### What you are asked to do
Count the lines in the rows below that contain the string "kern" and reply with only that number.

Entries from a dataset
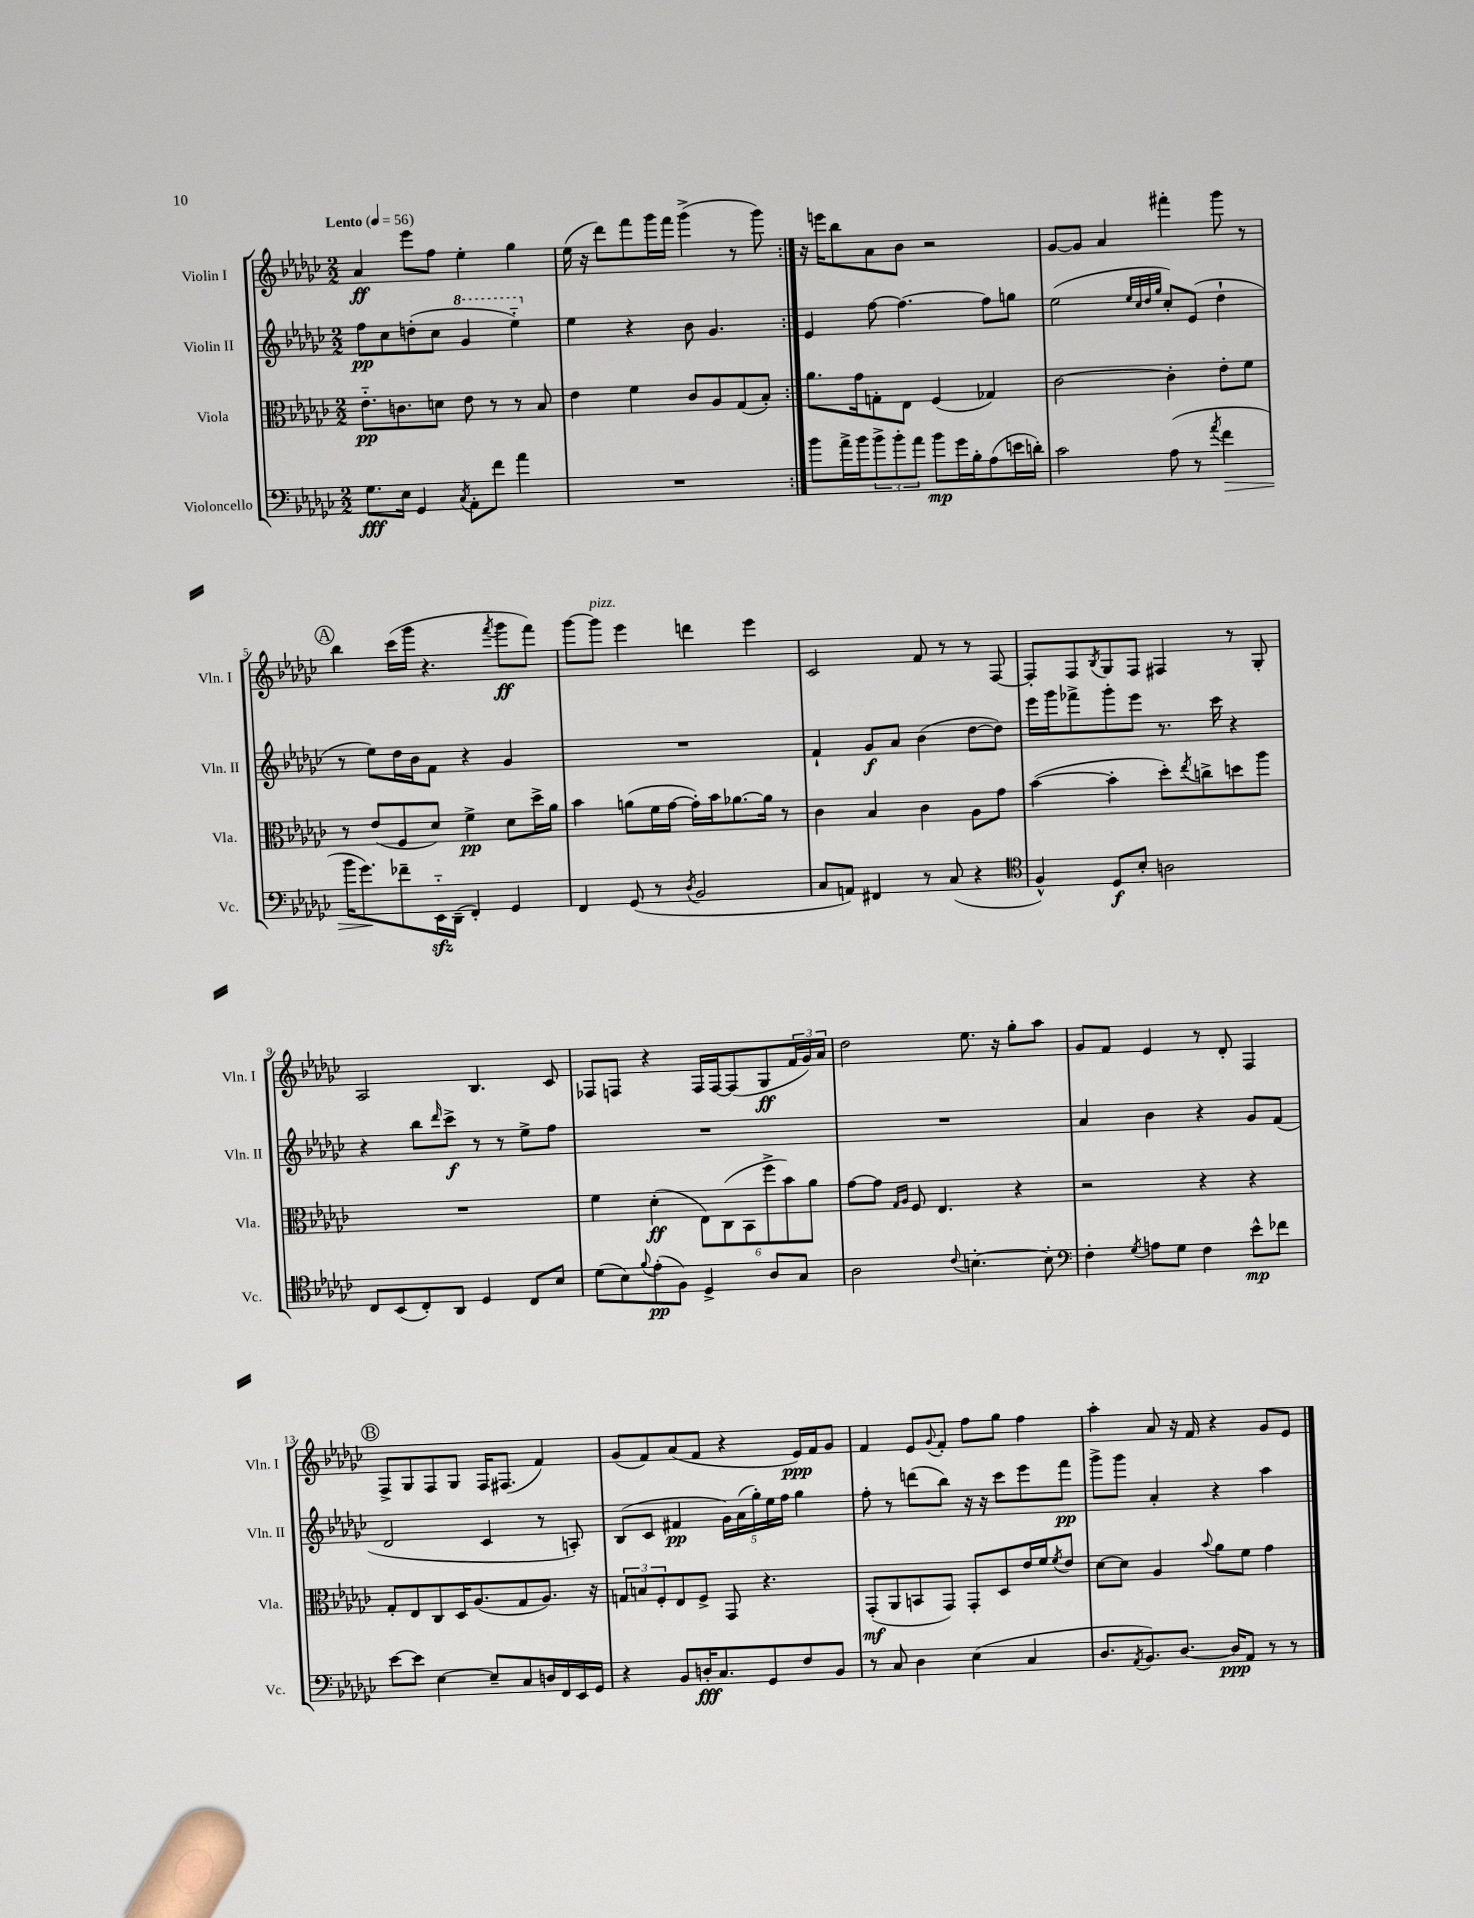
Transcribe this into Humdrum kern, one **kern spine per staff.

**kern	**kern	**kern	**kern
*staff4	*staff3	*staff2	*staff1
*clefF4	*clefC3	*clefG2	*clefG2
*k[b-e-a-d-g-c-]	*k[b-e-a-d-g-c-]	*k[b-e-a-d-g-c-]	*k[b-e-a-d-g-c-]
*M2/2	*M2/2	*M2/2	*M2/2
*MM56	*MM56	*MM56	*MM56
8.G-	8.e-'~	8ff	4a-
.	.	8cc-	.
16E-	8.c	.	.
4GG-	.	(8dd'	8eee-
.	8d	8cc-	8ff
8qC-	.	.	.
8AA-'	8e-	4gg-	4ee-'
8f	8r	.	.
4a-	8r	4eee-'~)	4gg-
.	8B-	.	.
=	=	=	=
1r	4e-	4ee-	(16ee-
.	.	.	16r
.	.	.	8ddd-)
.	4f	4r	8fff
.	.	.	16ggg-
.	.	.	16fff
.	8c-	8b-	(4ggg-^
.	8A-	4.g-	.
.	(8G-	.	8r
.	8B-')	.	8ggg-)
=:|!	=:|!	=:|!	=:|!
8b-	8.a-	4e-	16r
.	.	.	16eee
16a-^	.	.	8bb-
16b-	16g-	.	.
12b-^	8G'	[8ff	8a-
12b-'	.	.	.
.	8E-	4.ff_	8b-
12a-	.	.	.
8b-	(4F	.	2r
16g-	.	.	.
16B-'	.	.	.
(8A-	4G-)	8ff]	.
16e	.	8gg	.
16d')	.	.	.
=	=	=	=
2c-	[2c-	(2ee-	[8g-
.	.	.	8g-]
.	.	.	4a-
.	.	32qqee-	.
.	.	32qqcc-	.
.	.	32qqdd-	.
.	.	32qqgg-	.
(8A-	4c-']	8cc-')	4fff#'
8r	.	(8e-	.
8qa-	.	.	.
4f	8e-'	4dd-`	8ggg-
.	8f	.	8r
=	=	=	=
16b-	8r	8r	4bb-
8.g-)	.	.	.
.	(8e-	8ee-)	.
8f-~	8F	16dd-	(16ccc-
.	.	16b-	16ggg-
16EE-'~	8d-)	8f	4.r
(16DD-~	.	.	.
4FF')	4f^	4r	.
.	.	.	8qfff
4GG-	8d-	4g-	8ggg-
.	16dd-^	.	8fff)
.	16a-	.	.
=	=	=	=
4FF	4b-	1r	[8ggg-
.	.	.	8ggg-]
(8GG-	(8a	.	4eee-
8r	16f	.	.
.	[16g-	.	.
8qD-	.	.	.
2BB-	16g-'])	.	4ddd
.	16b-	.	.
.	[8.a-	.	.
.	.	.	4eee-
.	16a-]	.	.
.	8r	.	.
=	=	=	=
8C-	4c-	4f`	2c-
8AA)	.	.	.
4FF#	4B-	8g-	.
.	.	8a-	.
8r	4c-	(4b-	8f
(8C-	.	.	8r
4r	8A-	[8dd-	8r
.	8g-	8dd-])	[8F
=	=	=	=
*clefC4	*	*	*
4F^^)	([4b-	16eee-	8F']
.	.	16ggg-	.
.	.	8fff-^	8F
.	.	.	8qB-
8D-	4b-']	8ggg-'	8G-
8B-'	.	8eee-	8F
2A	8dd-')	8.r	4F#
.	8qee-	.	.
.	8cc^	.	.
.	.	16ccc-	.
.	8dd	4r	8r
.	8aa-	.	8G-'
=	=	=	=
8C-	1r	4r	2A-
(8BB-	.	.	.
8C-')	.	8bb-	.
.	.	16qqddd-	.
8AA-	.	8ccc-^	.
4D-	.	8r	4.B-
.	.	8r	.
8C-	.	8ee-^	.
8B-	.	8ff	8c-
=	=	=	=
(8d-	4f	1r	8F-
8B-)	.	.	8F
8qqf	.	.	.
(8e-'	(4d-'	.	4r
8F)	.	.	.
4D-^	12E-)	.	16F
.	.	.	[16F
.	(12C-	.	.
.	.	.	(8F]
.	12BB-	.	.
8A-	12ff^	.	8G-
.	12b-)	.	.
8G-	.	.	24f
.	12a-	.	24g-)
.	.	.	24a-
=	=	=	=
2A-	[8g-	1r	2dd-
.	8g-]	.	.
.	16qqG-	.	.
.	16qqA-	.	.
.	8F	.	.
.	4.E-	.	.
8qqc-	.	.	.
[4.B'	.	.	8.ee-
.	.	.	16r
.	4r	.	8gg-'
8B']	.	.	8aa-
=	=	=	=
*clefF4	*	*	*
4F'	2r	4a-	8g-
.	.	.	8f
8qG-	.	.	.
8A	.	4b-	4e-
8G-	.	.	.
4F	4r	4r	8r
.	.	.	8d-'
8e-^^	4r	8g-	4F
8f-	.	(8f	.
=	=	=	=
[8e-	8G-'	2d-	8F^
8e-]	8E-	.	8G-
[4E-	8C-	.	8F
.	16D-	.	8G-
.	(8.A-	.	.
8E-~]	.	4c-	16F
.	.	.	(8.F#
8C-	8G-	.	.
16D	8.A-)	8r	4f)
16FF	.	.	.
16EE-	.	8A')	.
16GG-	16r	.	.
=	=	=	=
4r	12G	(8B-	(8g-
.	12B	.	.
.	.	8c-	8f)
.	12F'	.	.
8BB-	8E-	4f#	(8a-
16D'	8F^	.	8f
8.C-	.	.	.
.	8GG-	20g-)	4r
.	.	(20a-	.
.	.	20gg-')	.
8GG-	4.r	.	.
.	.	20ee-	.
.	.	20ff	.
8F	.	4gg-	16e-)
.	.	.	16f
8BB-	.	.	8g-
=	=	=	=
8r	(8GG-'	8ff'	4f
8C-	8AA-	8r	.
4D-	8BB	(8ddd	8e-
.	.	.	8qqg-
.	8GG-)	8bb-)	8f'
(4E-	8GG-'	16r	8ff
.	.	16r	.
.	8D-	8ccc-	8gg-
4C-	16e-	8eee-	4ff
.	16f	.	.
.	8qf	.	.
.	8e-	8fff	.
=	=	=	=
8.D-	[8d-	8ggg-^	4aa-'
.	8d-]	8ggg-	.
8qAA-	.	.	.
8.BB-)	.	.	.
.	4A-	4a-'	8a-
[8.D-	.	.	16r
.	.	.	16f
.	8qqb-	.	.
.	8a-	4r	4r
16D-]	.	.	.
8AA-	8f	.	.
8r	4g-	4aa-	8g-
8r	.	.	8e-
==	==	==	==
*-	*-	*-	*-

### Written response
2